- What to work on -
Your output should repeat the entries below exactly. It should contain no images.

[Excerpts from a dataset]

-- Opening Marker --

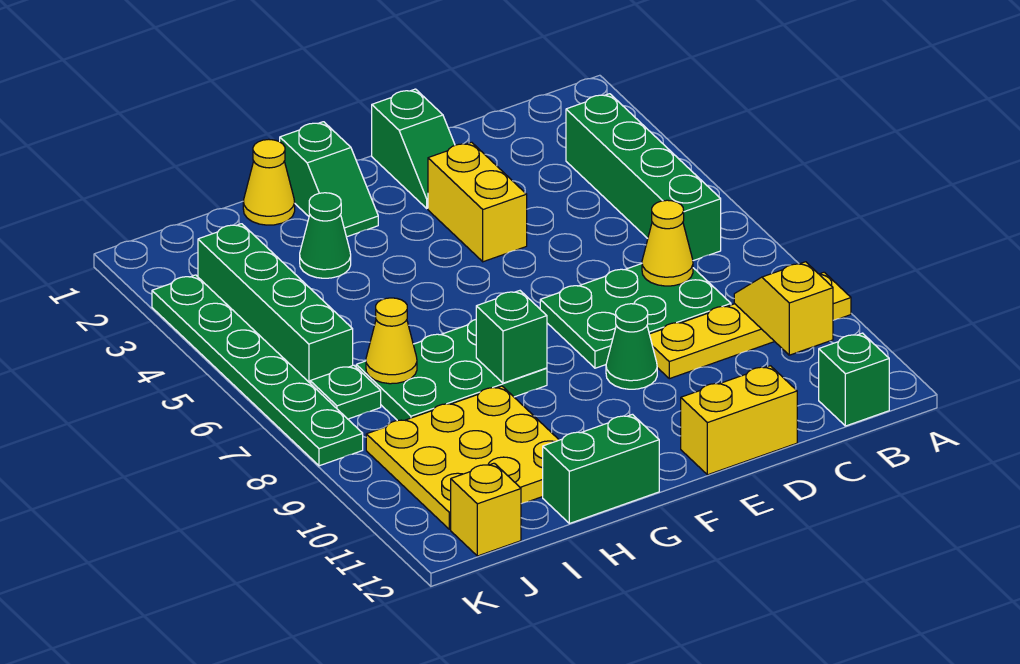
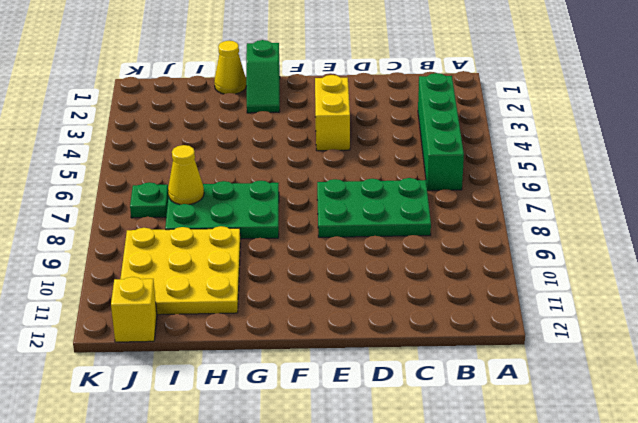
none -> yellow plate A9:D9 level 1
none -> green brick B12 level 1
none -> yellow brick D12:E12 level 1

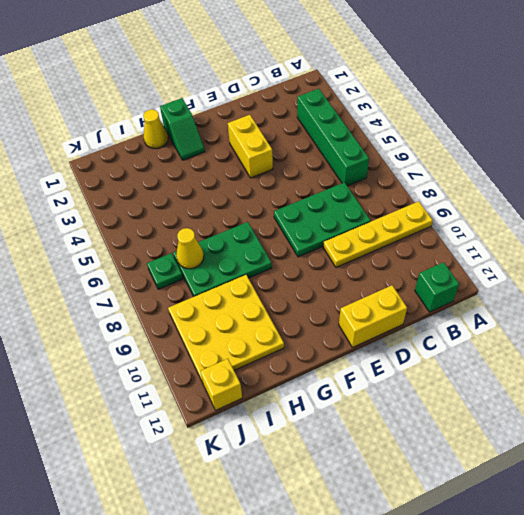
none -> green slope E1:E2 level 1 top 1
none -> green cone E9 level 1
none -> green brick G12:H12 level 1

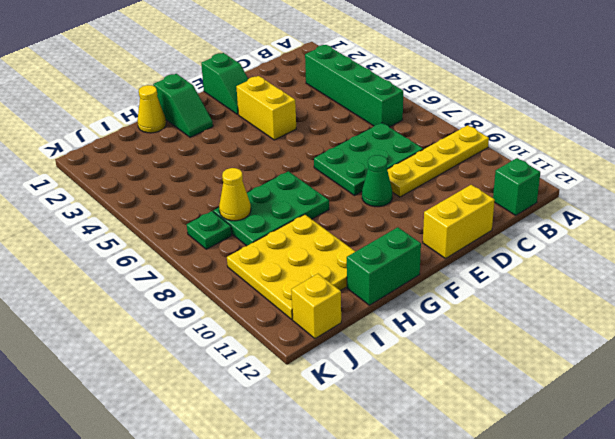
none -> green cone H3 level 1
none -> green brick J3:J6 level 1
none -> green plate K3:K8 level 1

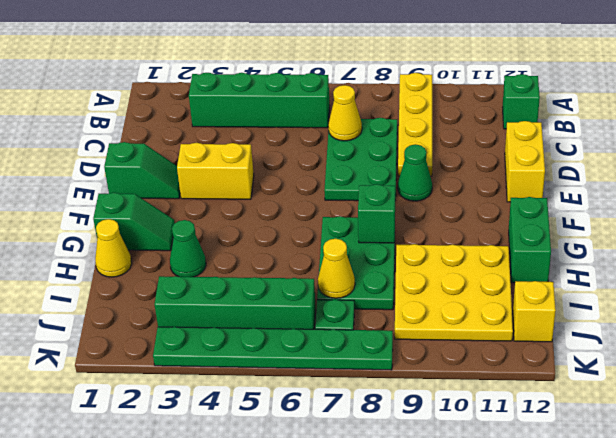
none -> yellow slope B9:B10 level 2 top 10

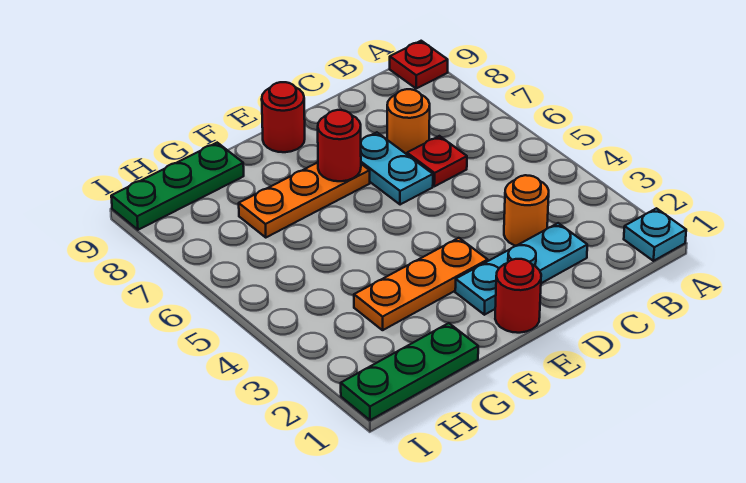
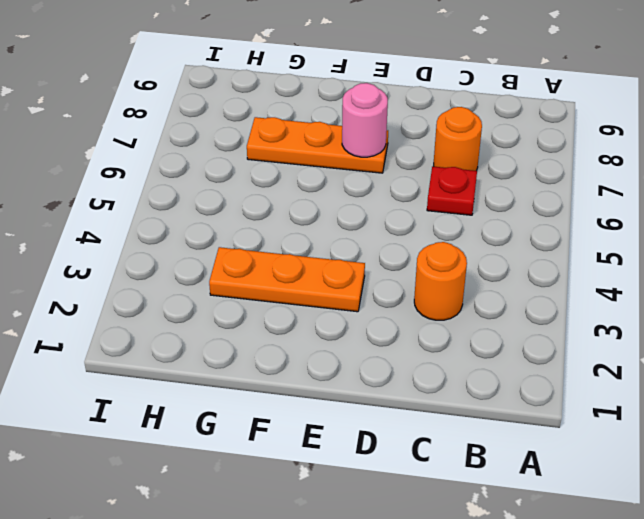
pink round brick E7 level 2 -> red round brick E7 level 2
none -> cyan plate A1 level 1
none -> red plate A9 level 1
none -> cyan plate C2:E2 level 1

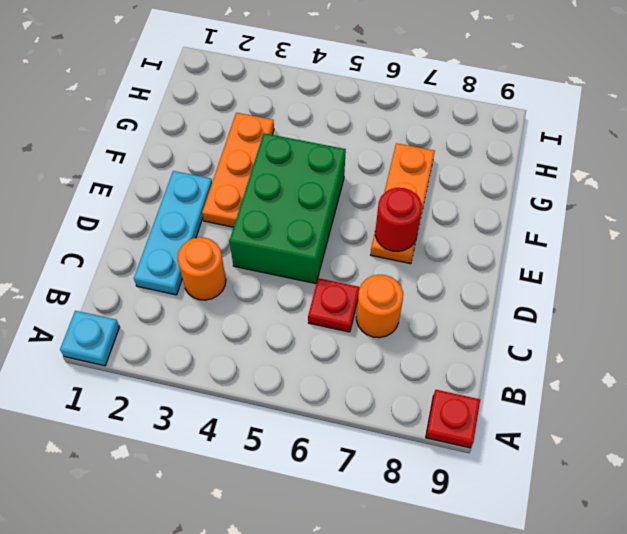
green brick D4:F5 level 1 -> none
none -> cyan plate D6:D7 level 1
none -> red round brick E1 level 1
none -> red round brick E9 level 1

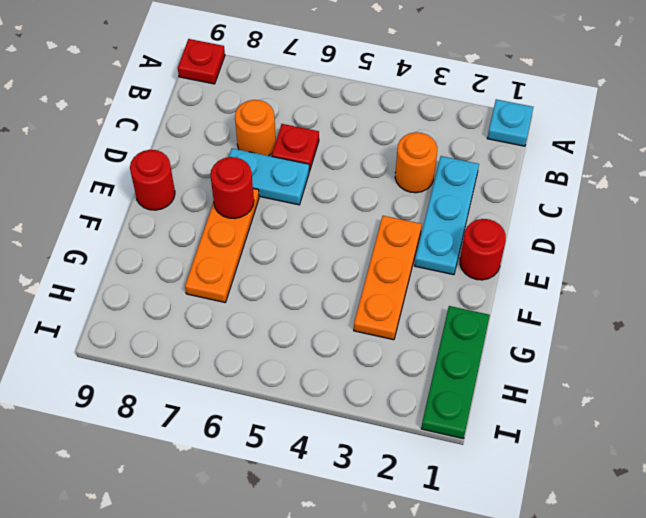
none -> green plate G9:I9 level 1

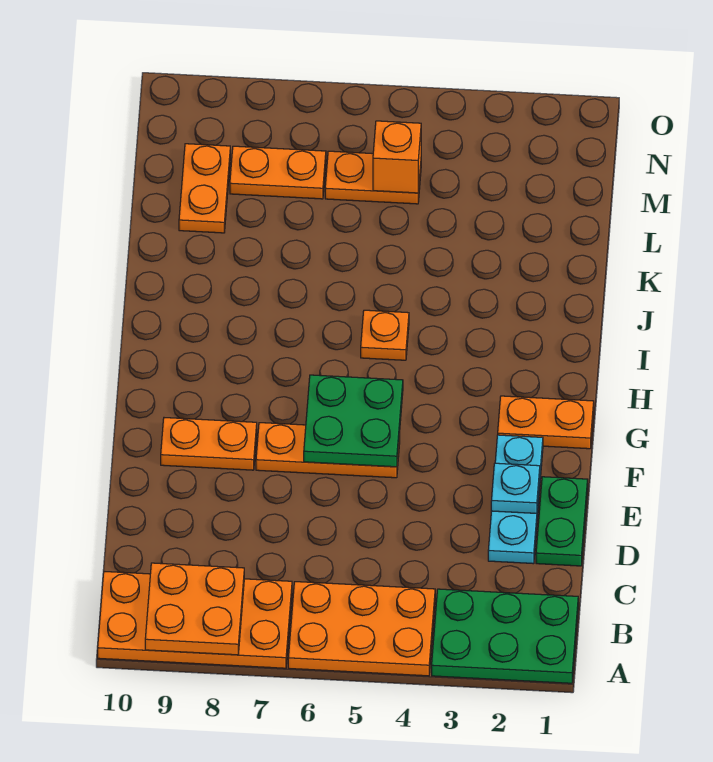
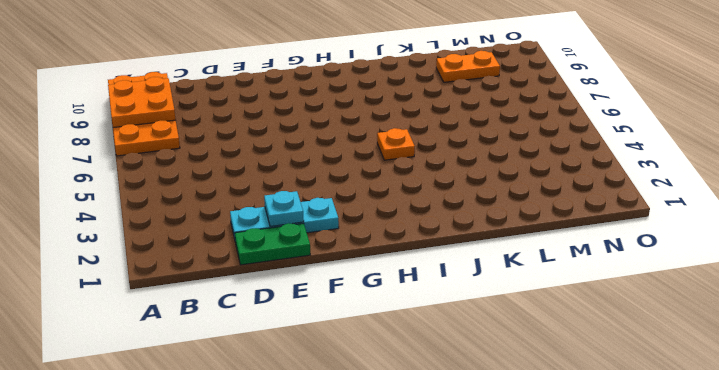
none -> green plate A1:B3 level 1
none -> orange plate A4:B6 level 1
none -> orange plate F5:F7 level 1

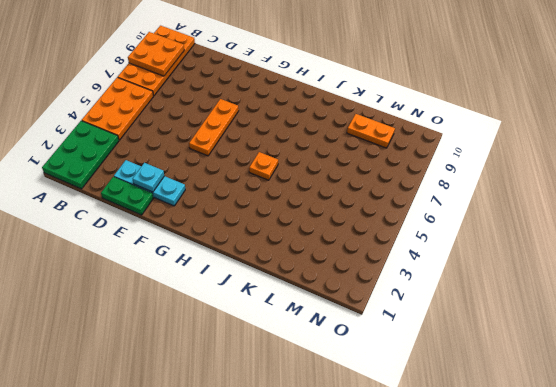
none -> orange plate F8:F9 level 1
none -> orange plate G1:G2 level 1
none -> orange plate M5:M6 level 1

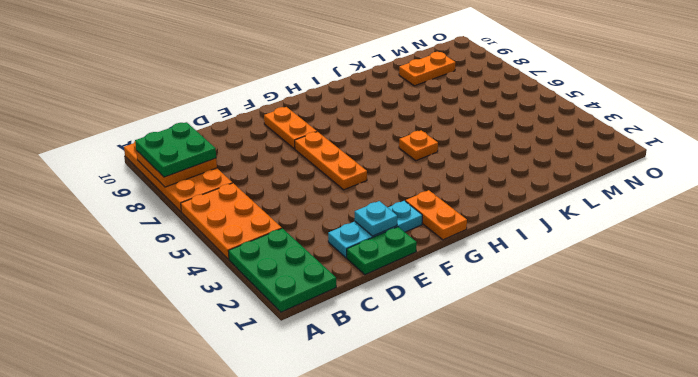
green plate A8:B9 level 3 -> green plate F5:G6 level 2
none -> orange plate M5:M6 level 1
none -> orange plate M7:M8 level 1
none -> orange brick M5 level 2

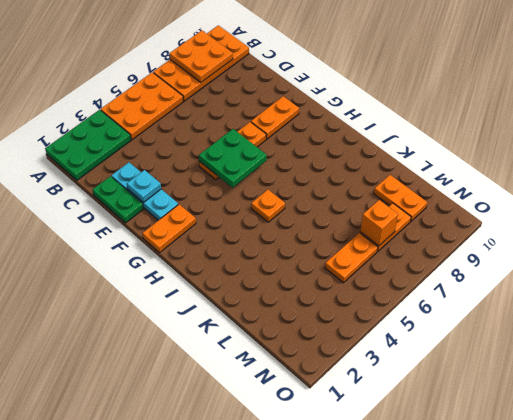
orange brick M7 level 2 -> orange brick M5 level 2

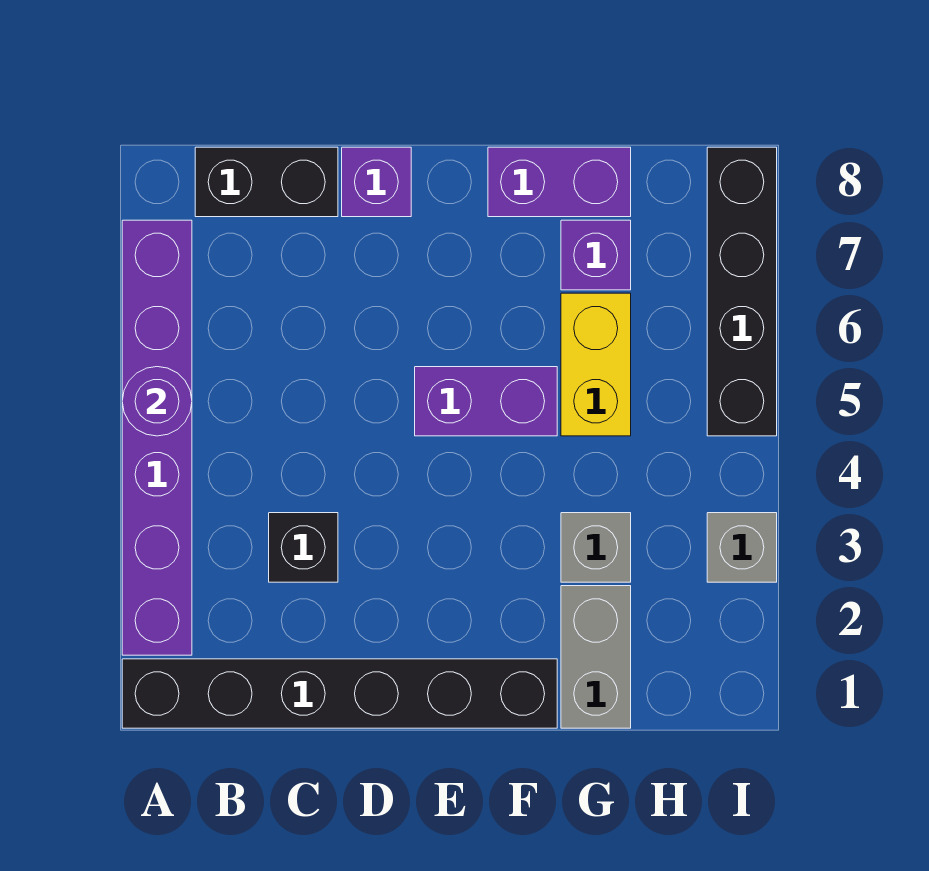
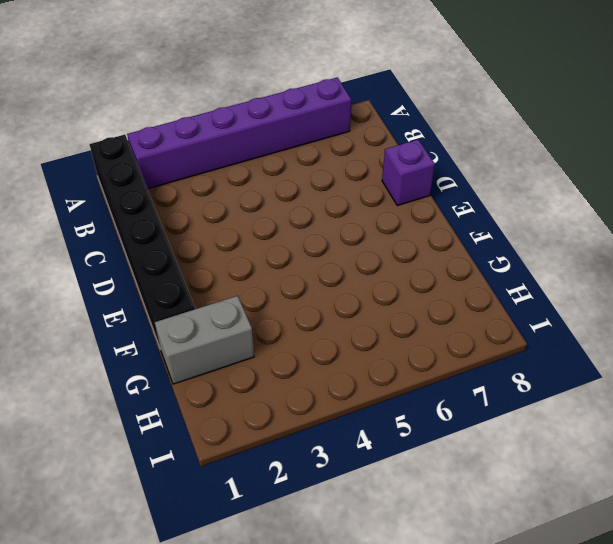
none -> black brick B8:C8 level 1
none -> black brick C3 level 1
none -> purple brick E5:F5 level 1

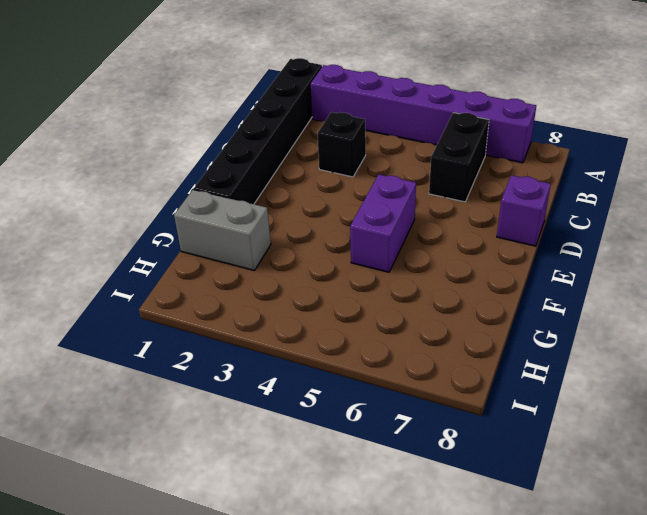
black brick B6:C6 level 1 -> black brick B8:C8 level 1
none -> purple brick F8:G8 level 1
none -> grey brick G3 level 1
none -> yellow brick G5:G6 level 1

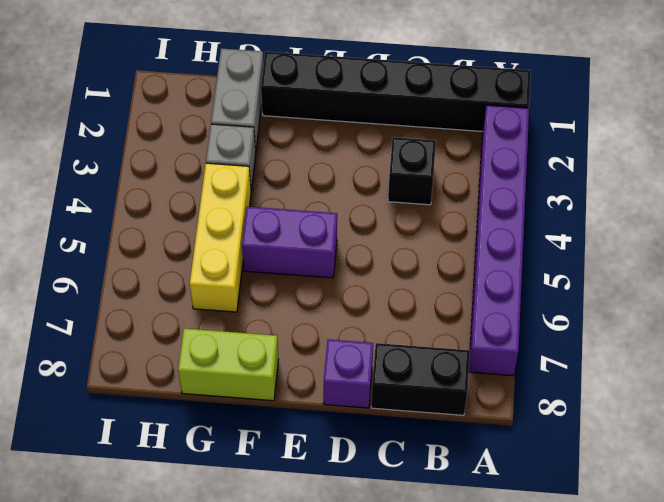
lime brick F8:G8 level 1 -> purple brick F8:G8 level 1
yellow brick G4:G6 level 1 -> yellow brick G5:G6 level 1
none -> purple brick G7 level 1
none -> grey brick I3 level 1
none -> black brick I5:I8 level 1

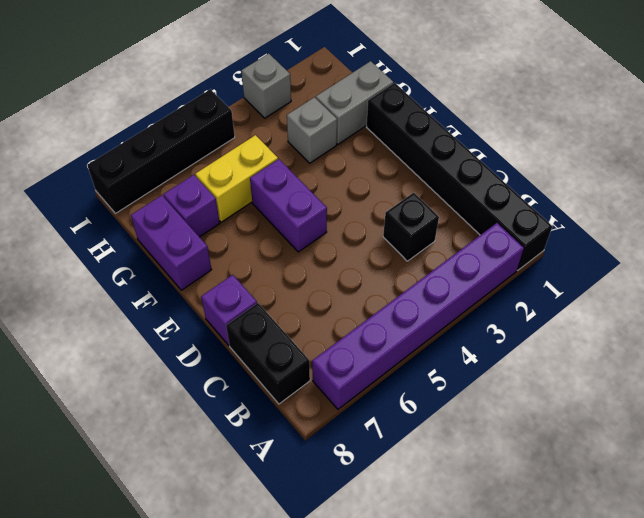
none -> purple round brick A5 level 2

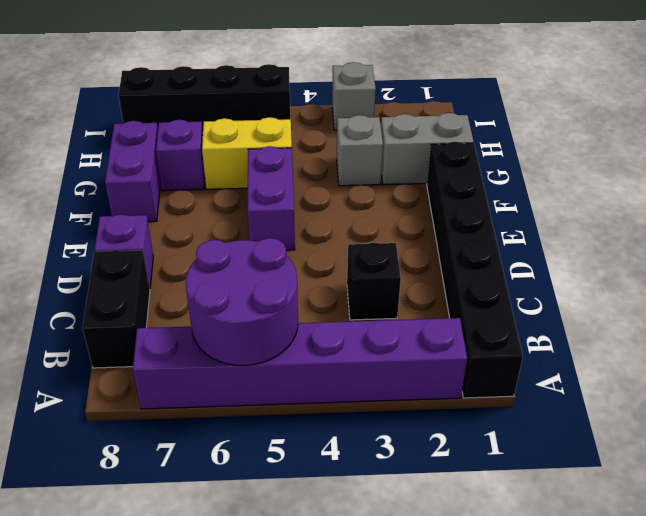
purple round brick A5:B6 level 2 -> purple round brick A5 level 2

-- Closing Marker --

- Response below -
none -> yellow plate A9:D9 level 1
none -> green brick B12 level 1
none -> yellow brick D12:E12 level 1

none -> green slope E1:E2 level 1 top 1
none -> green cone E9 level 1
none -> green brick G12:H12 level 1

none -> green cone H3 level 1
none -> green brick J3:J6 level 1
none -> green plate K3:K8 level 1

none -> yellow slope B9:B10 level 2 top 10

pink round brick E7 level 2 -> red round brick E7 level 2
none -> cyan plate A1 level 1
none -> red plate A9 level 1
none -> cyan plate C2:E2 level 1

green brick D4:F5 level 1 -> none
none -> cyan plate D6:D7 level 1
none -> red round brick E1 level 1
none -> red round brick E9 level 1

none -> green plate G9:I9 level 1

none -> green plate A1:B3 level 1
none -> orange plate A4:B6 level 1
none -> orange plate F5:F7 level 1

none -> orange plate F8:F9 level 1
none -> orange plate G1:G2 level 1
none -> orange plate M5:M6 level 1

green plate A8:B9 level 3 -> green plate F5:G6 level 2
none -> orange plate M5:M6 level 1
none -> orange plate M7:M8 level 1
none -> orange brick M5 level 2

orange brick M7 level 2 -> orange brick M5 level 2

none -> black brick B8:C8 level 1
none -> black brick C3 level 1
none -> purple brick E5:F5 level 1

black brick B6:C6 level 1 -> black brick B8:C8 level 1
none -> purple brick F8:G8 level 1
none -> grey brick G3 level 1
none -> yellow brick G5:G6 level 1

lime brick F8:G8 level 1 -> purple brick F8:G8 level 1
yellow brick G4:G6 level 1 -> yellow brick G5:G6 level 1
none -> purple brick G7 level 1
none -> grey brick I3 level 1
none -> black brick I5:I8 level 1

none -> purple round brick A5 level 2

purple round brick A5:B6 level 2 -> purple round brick A5 level 2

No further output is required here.